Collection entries
....
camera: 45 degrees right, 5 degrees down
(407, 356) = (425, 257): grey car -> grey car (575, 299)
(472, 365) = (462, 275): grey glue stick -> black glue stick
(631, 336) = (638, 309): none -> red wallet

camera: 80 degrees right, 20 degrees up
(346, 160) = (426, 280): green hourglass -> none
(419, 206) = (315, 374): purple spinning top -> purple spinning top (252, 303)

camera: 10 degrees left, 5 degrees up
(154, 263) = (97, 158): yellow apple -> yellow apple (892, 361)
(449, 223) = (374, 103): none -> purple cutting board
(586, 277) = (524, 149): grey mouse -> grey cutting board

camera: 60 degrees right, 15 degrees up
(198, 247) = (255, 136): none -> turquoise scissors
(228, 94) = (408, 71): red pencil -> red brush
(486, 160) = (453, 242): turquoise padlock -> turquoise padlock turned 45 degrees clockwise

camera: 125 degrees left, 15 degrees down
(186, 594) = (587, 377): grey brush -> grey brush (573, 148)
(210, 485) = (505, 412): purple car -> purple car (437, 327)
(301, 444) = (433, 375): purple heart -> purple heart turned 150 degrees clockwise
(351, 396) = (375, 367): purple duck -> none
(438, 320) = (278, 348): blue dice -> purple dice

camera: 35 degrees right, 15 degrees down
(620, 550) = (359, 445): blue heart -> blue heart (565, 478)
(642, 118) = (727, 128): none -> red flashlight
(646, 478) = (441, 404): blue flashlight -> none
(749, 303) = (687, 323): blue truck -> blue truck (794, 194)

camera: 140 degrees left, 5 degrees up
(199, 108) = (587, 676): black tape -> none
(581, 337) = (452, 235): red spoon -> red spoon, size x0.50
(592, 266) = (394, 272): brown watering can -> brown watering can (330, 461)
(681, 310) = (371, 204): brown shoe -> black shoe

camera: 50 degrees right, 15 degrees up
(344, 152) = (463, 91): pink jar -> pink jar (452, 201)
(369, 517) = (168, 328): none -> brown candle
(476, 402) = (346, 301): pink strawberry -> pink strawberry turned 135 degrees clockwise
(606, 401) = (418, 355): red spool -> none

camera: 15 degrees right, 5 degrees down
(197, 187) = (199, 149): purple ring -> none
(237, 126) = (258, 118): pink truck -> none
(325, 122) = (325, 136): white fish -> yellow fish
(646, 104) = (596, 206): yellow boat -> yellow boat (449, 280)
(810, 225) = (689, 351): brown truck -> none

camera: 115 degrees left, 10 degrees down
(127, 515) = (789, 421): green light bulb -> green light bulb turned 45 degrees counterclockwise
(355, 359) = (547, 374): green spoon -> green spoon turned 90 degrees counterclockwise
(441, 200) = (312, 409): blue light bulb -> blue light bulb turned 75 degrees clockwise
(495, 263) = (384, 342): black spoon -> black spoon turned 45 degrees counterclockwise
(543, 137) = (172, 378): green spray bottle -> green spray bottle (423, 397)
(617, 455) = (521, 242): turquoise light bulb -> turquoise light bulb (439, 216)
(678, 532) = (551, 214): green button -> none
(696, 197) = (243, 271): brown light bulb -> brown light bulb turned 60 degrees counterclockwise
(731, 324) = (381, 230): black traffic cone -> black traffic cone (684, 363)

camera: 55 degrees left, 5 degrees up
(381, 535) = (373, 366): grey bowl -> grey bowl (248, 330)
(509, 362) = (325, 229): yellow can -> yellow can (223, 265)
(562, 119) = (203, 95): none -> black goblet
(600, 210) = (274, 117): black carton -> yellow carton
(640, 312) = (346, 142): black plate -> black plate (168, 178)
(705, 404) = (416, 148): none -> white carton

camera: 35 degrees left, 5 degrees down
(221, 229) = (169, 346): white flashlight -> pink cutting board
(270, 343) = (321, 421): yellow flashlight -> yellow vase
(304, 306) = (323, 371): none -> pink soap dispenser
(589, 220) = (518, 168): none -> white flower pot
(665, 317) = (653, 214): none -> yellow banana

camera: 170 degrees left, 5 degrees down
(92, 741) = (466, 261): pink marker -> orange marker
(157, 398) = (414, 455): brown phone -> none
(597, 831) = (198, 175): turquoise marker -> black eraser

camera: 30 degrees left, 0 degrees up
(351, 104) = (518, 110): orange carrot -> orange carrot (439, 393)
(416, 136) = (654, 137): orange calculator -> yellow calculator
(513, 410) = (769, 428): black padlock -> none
....
TASK OBJECTIVE: Transcribe the records. Keep every word exactly as it stands.

RESPONSE BELOW:
camera: 45 degrees right, 5 degrees down
(407, 356) = (425, 257): grey car -> grey car (575, 299)
(472, 365) = (462, 275): grey glue stick -> black glue stick
(631, 336) = (638, 309): none -> red wallet

camera: 80 degrees right, 20 degrees up
(346, 160) = (426, 280): green hourglass -> none
(419, 206) = (315, 374): purple spinning top -> purple spinning top (252, 303)

camera: 10 degrees left, 5 degrees up
(154, 263) = (97, 158): yellow apple -> yellow apple (892, 361)
(449, 223) = (374, 103): none -> purple cutting board
(586, 277) = (524, 149): grey mouse -> grey cutting board

camera: 60 degrees right, 15 degrees up
(198, 247) = (255, 136): none -> turquoise scissors
(228, 94) = (408, 71): red pencil -> red brush
(486, 160) = (453, 242): turquoise padlock -> turquoise padlock turned 45 degrees clockwise

camera: 125 degrees left, 15 degrees down
(186, 594) = (587, 377): grey brush -> grey brush (573, 148)
(210, 485) = (505, 412): purple car -> purple car (437, 327)
(301, 444) = (433, 375): purple heart -> purple heart turned 150 degrees clockwise
(351, 396) = (375, 367): purple duck -> none
(438, 320) = (278, 348): blue dice -> purple dice

camera: 35 degrees right, 15 degrees down
(620, 550) = (359, 445): blue heart -> blue heart (565, 478)
(642, 118) = (727, 128): none -> red flashlight
(646, 478) = (441, 404): blue flashlight -> none
(749, 303) = (687, 323): blue truck -> blue truck (794, 194)

camera: 140 degrees left, 5 degrees up
(199, 108) = (587, 676): black tape -> none
(581, 337) = (452, 235): red spoon -> red spoon, size x0.50
(592, 266) = (394, 272): brown watering can -> brown watering can (330, 461)
(681, 310) = (371, 204): brown shoe -> black shoe

camera: 50 degrees right, 15 degrees up
(344, 152) = (463, 91): pink jar -> pink jar (452, 201)
(369, 517) = (168, 328): none -> brown candle
(476, 402) = (346, 301): pink strawberry -> pink strawberry turned 135 degrees clockwise
(606, 401) = (418, 355): red spool -> none

camera: 15 degrees right, 5 degrees down
(197, 187) = (199, 149): purple ring -> none
(237, 126) = (258, 118): pink truck -> none
(325, 122) = (325, 136): white fish -> yellow fish
(646, 104) = (596, 206): yellow boat -> yellow boat (449, 280)
(810, 225) = (689, 351): brown truck -> none

camera: 115 degrees left, 10 degrees down
(127, 515) = (789, 421): green light bulb -> green light bulb turned 45 degrees counterclockwise
(355, 359) = (547, 374): green spoon -> green spoon turned 90 degrees counterclockwise
(441, 200) = (312, 409): blue light bulb -> blue light bulb turned 75 degrees clockwise
(495, 263) = (384, 342): black spoon -> black spoon turned 45 degrees counterclockwise
(543, 137) = (172, 378): green spray bottle -> green spray bottle (423, 397)
(617, 455) = (521, 242): turquoise light bulb -> turquoise light bulb (439, 216)
(678, 532) = (551, 214): green button -> none
(696, 197) = (243, 271): brown light bulb -> brown light bulb turned 60 degrees counterclockwise
(731, 324) = (381, 230): black traffic cone -> black traffic cone (684, 363)

camera: 55 degrees left, 5 degrees up
(381, 535) = (373, 366): grey bowl -> grey bowl (248, 330)
(509, 362) = (325, 229): yellow can -> yellow can (223, 265)
(562, 119) = (203, 95): none -> black goblet
(600, 210) = (274, 117): black carton -> yellow carton
(640, 312) = (346, 142): black plate -> black plate (168, 178)
(705, 404) = (416, 148): none -> white carton

camera: 35 degrees left, 5 degrees down
(221, 229) = (169, 346): white flashlight -> pink cutting board
(270, 343) = (321, 421): yellow flashlight -> yellow vase
(304, 306) = (323, 371): none -> pink soap dispenser
(589, 220) = (518, 168): none -> white flower pot
(665, 317) = (653, 214): none -> yellow banana

camera: 170 degrees left, 5 degrees down
(92, 741) = (466, 261): pink marker -> orange marker
(157, 398) = (414, 455): brown phone -> none
(597, 831) = (198, 175): turquoise marker -> black eraser

camera: 30 degrees left, 0 degrees up
(351, 104) = (518, 110): orange carrot -> orange carrot (439, 393)
(416, 136) = (654, 137): orange calculator -> yellow calculator
(513, 410) = (769, 428): black padlock -> none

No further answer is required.